### Requirement
All of the data should be reproduced word for word, though its pictures must be omitted.

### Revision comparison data
============================================================
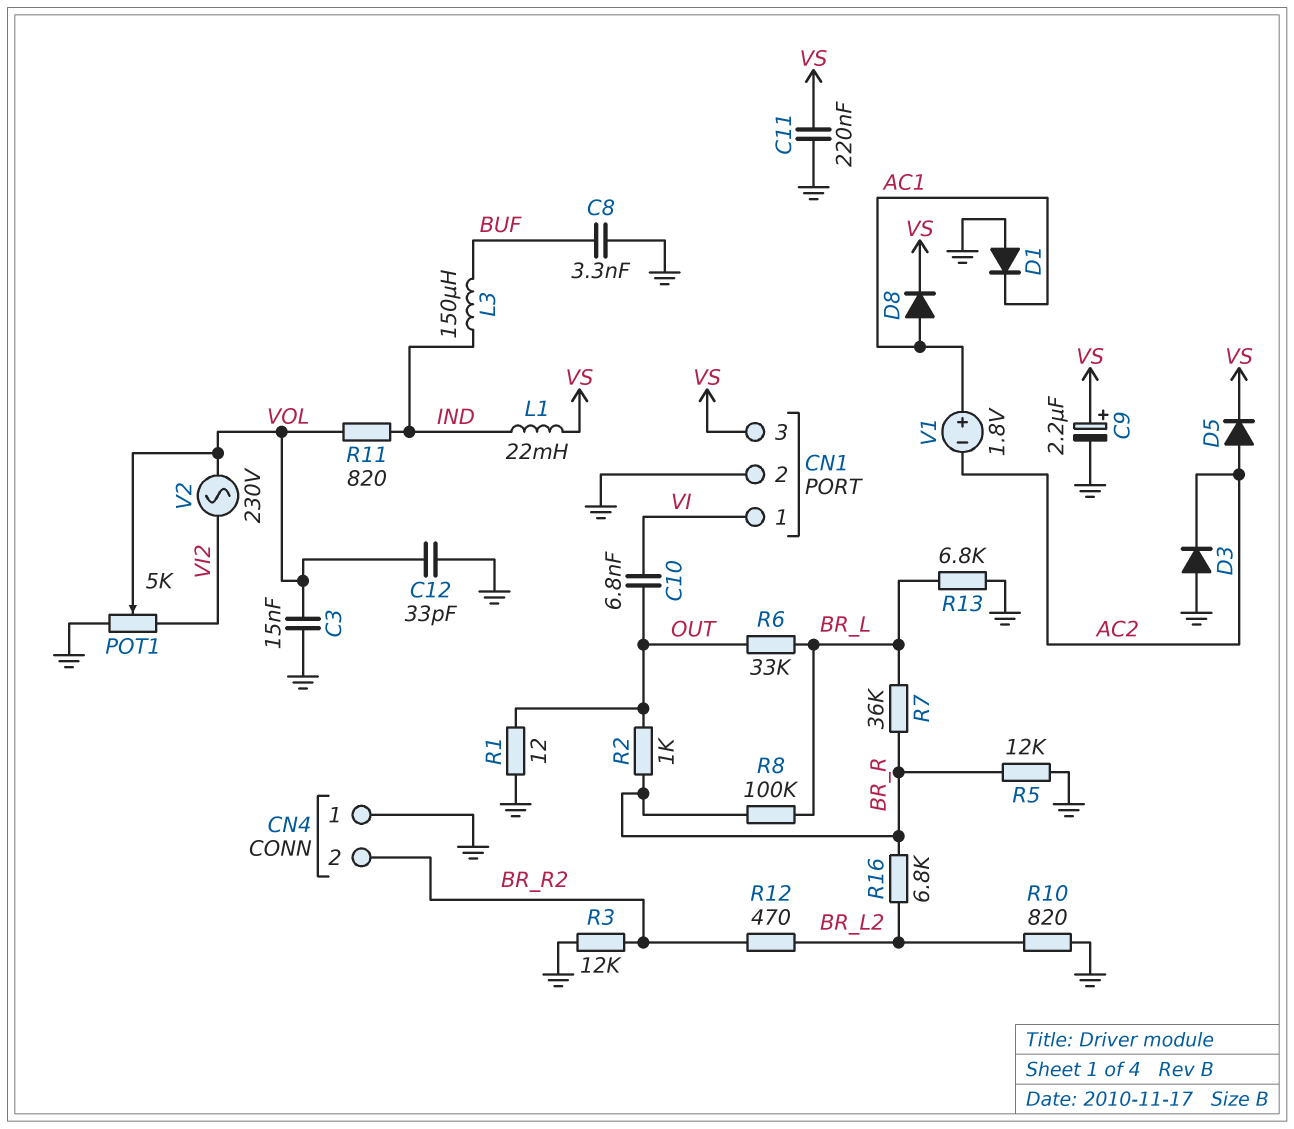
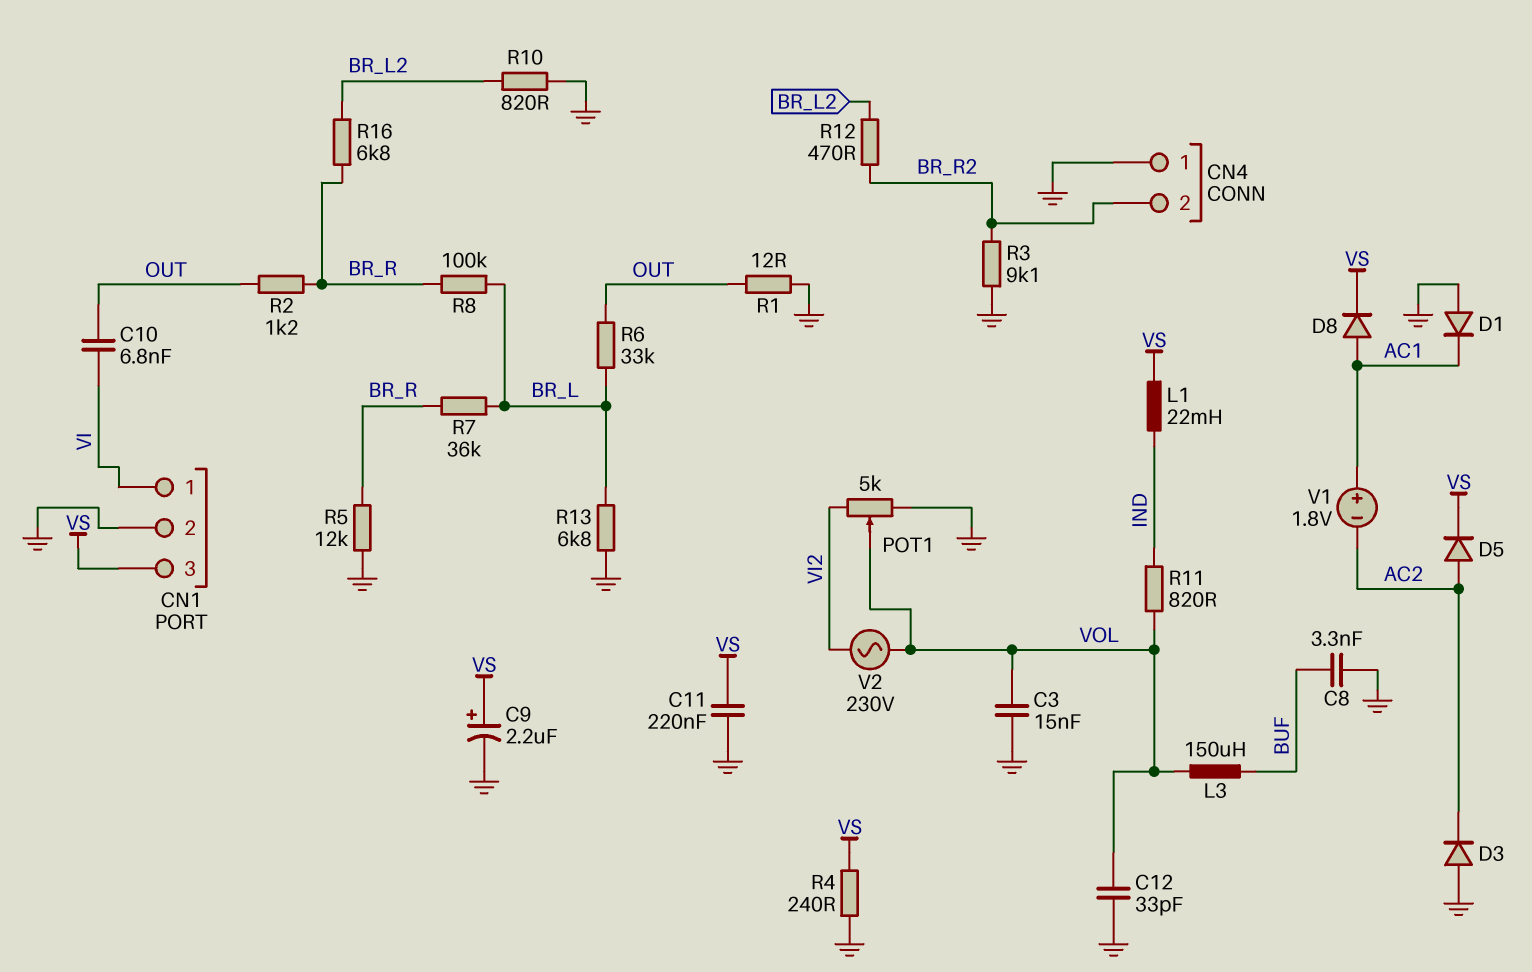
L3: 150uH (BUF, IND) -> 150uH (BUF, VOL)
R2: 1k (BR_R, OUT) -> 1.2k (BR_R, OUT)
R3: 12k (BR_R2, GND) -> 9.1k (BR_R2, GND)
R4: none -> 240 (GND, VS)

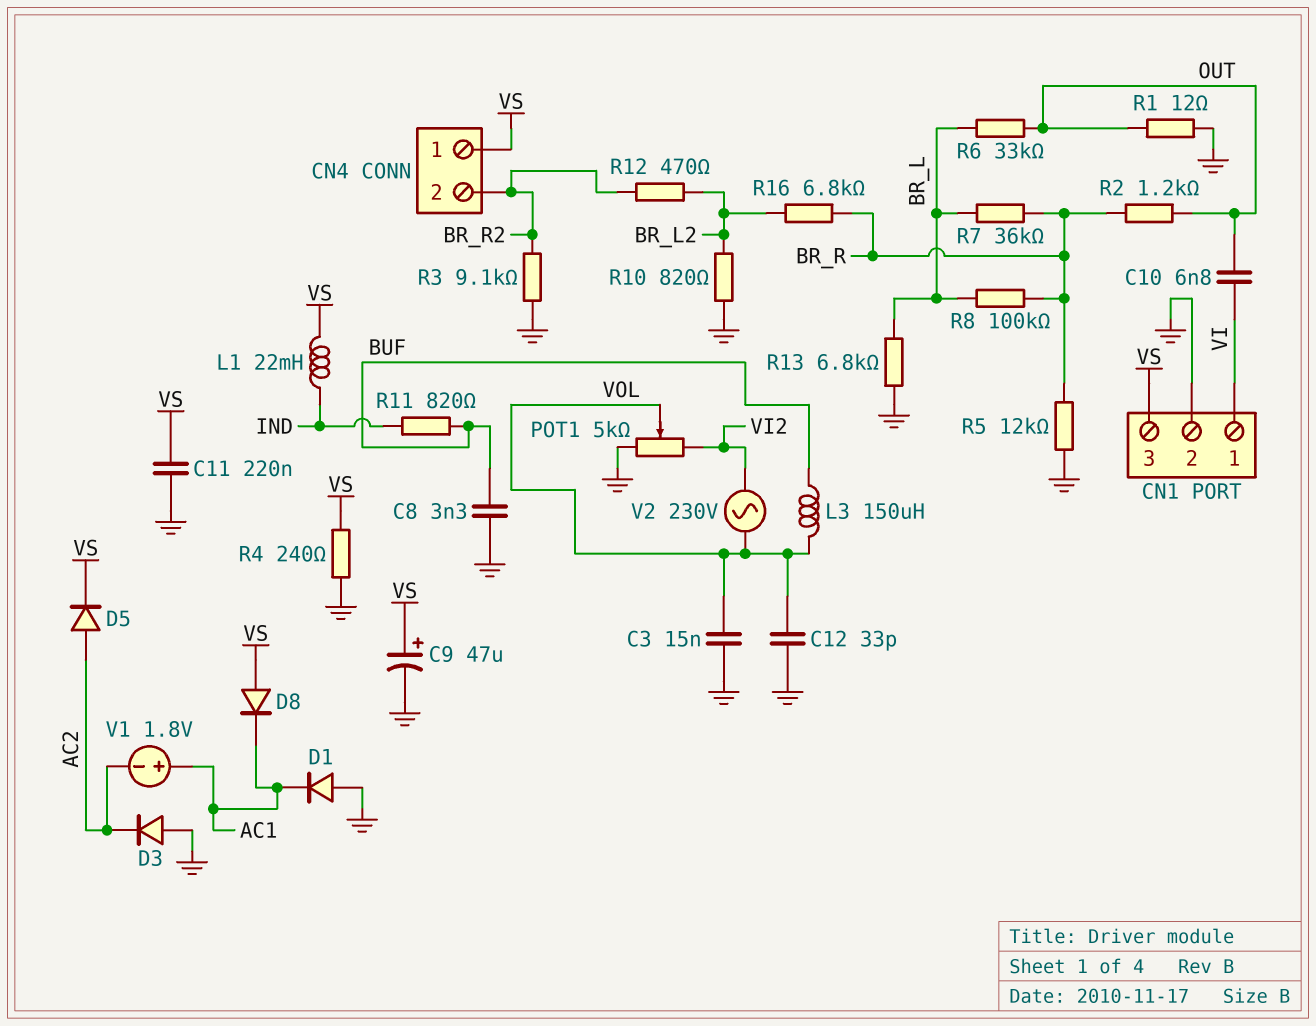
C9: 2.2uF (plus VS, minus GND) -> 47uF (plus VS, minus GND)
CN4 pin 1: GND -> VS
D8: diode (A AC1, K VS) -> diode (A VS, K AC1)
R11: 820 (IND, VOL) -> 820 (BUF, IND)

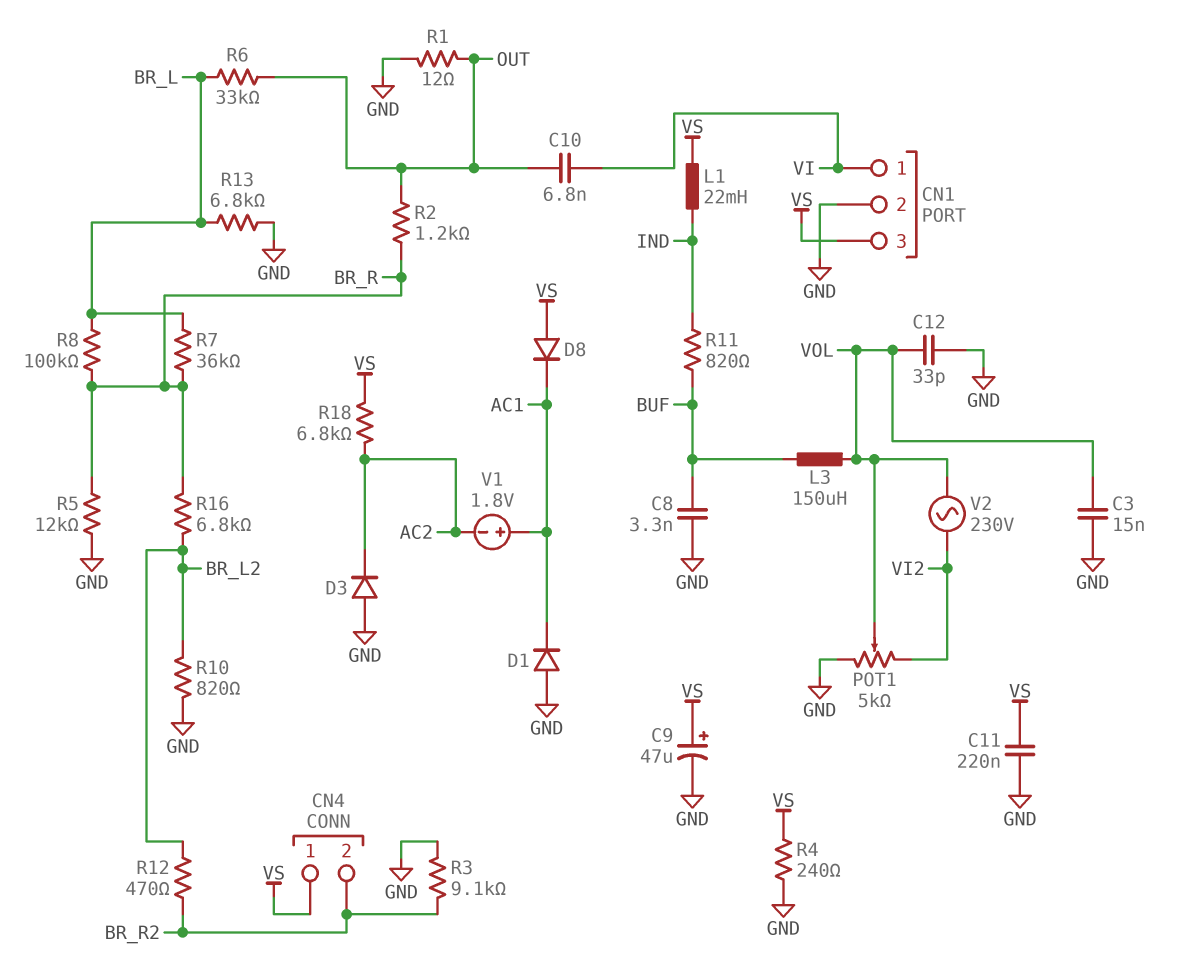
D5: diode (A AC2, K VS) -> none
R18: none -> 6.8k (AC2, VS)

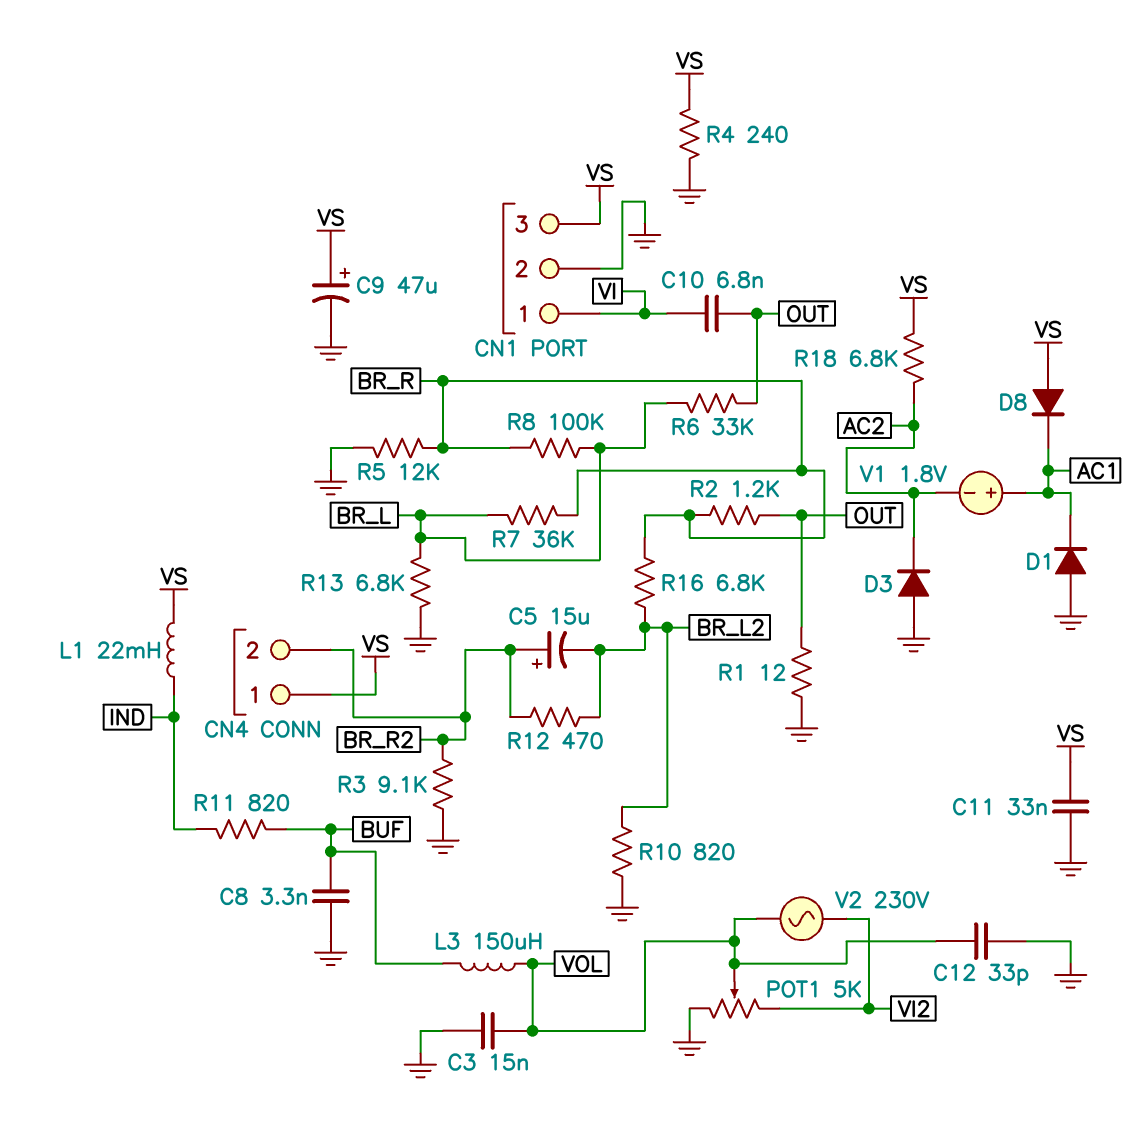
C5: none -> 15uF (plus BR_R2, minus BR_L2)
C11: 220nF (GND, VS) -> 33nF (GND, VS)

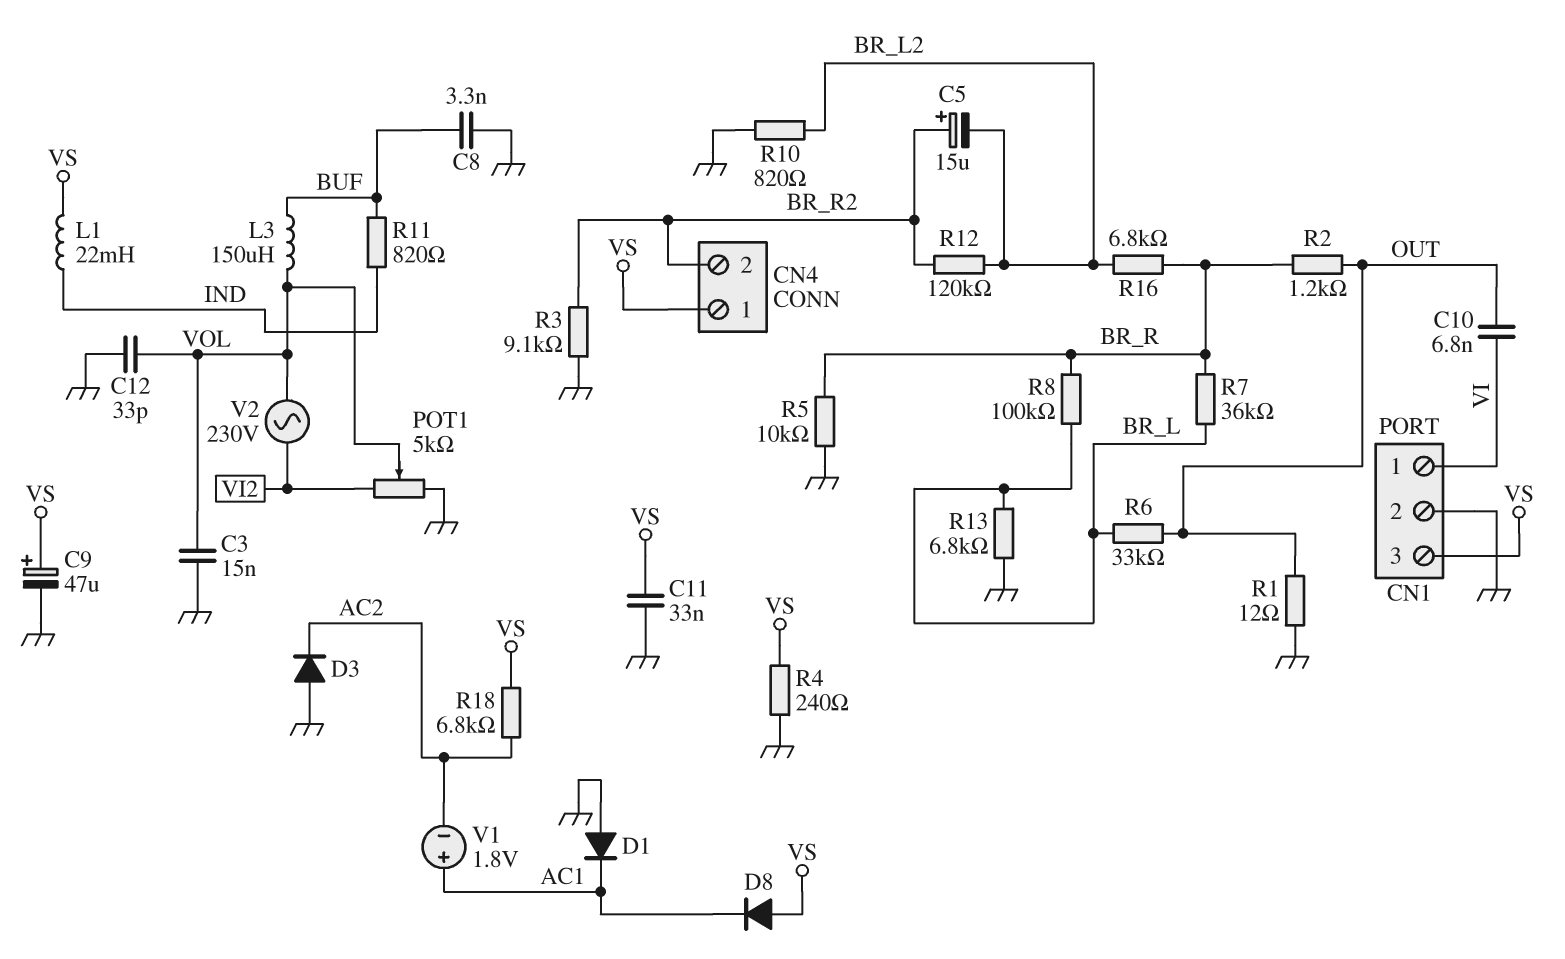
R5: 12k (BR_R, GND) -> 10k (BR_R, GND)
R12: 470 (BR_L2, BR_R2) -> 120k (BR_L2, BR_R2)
============================================================
### Written solution
L3: 150uH (BUF, IND) -> 150uH (BUF, VOL)
R2: 1k (BR_R, OUT) -> 1.2k (BR_R, OUT)
R3: 12k (BR_R2, GND) -> 9.1k (BR_R2, GND)
R4: none -> 240 (GND, VS)

C9: 2.2uF (plus VS, minus GND) -> 47uF (plus VS, minus GND)
CN4 pin 1: GND -> VS
D8: diode (A AC1, K VS) -> diode (A VS, K AC1)
R11: 820 (IND, VOL) -> 820 (BUF, IND)

D5: diode (A AC2, K VS) -> none
R18: none -> 6.8k (AC2, VS)

C5: none -> 15uF (plus BR_R2, minus BR_L2)
C11: 220nF (GND, VS) -> 33nF (GND, VS)

R5: 12k (BR_R, GND) -> 10k (BR_R, GND)
R12: 470 (BR_L2, BR_R2) -> 120k (BR_L2, BR_R2)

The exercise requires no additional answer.